Your reply should contain only the line with "(324, 417) = (253, 662): black" and the lines after it through the end of the data, each written out exactly.

Top of Dataset excerpts

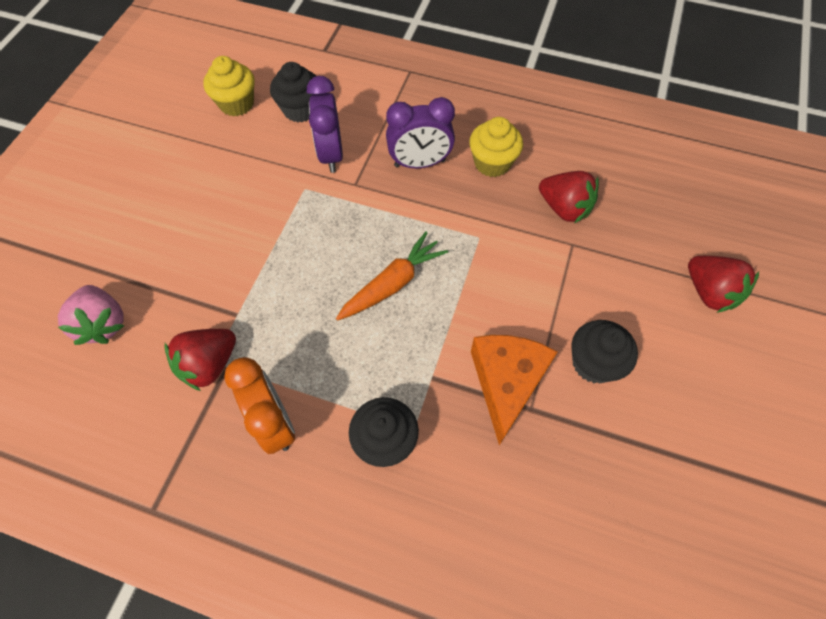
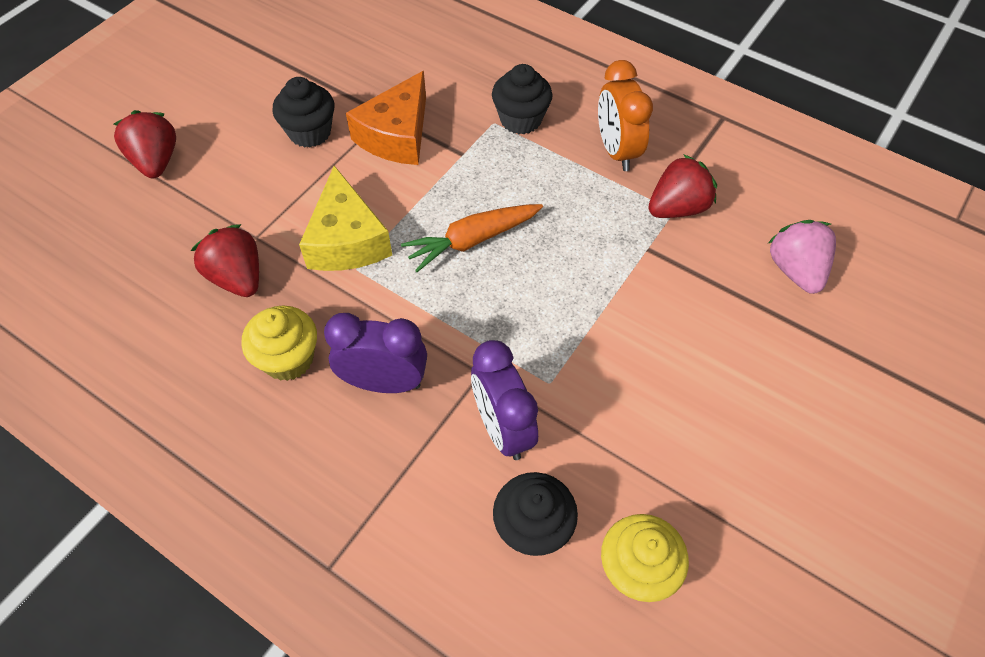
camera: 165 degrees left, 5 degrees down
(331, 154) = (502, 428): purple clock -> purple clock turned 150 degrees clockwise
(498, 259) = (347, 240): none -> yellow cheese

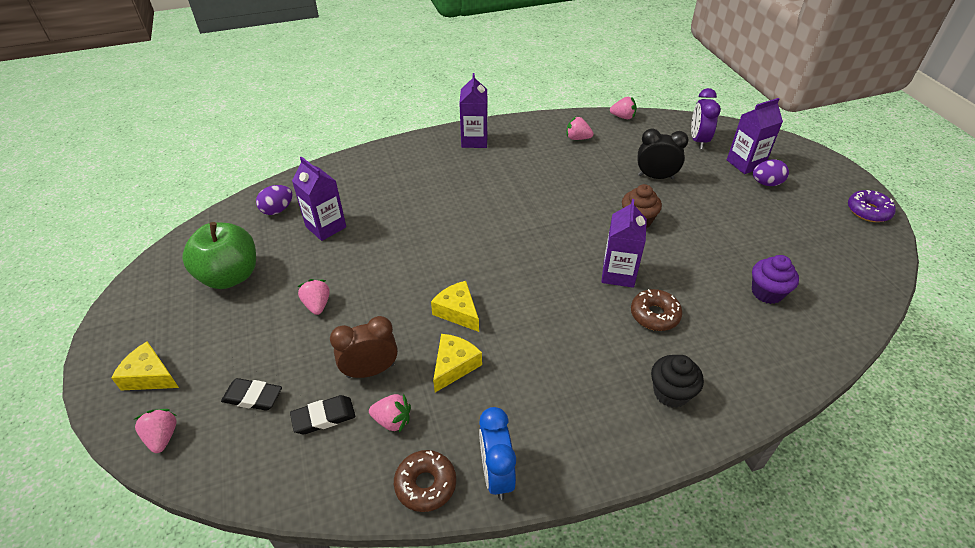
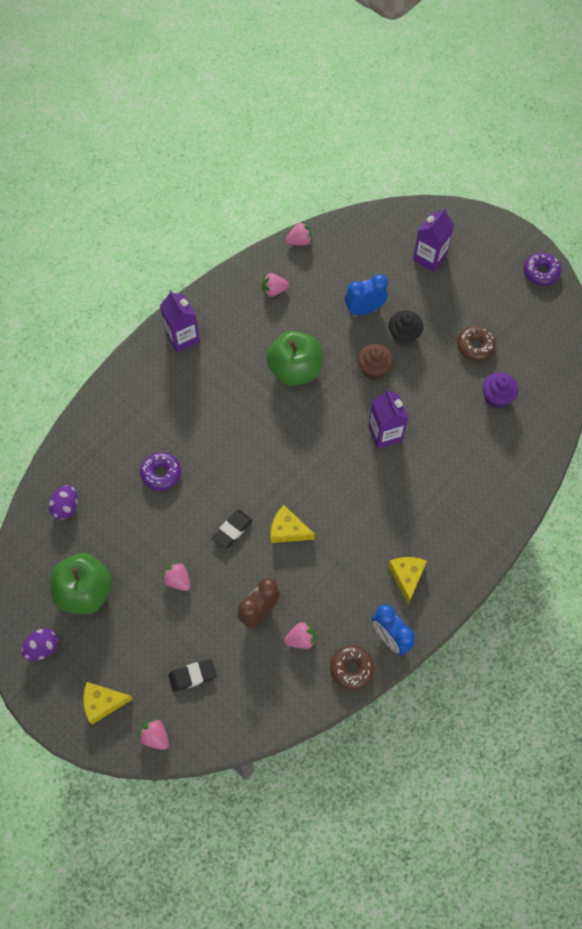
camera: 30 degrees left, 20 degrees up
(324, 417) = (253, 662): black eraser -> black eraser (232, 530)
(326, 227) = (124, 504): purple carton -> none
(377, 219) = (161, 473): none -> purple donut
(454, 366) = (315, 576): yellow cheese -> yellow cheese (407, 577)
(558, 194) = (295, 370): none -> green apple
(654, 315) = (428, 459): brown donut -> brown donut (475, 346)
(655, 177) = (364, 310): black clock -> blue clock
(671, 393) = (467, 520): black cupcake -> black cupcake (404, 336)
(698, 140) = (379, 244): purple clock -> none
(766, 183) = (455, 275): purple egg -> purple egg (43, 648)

Bottom of Dataset excerpts

> _Result for this exercise_
(324, 417) = (253, 662): black eraser -> black eraser (232, 530)
(326, 227) = (124, 504): purple carton -> none
(377, 219) = (161, 473): none -> purple donut
(454, 366) = (315, 576): yellow cheese -> yellow cheese (407, 577)
(558, 194) = (295, 370): none -> green apple
(654, 315) = (428, 459): brown donut -> brown donut (475, 346)
(655, 177) = (364, 310): black clock -> blue clock
(671, 393) = (467, 520): black cupcake -> black cupcake (404, 336)
(698, 140) = (379, 244): purple clock -> none
(766, 183) = (455, 275): purple egg -> purple egg (43, 648)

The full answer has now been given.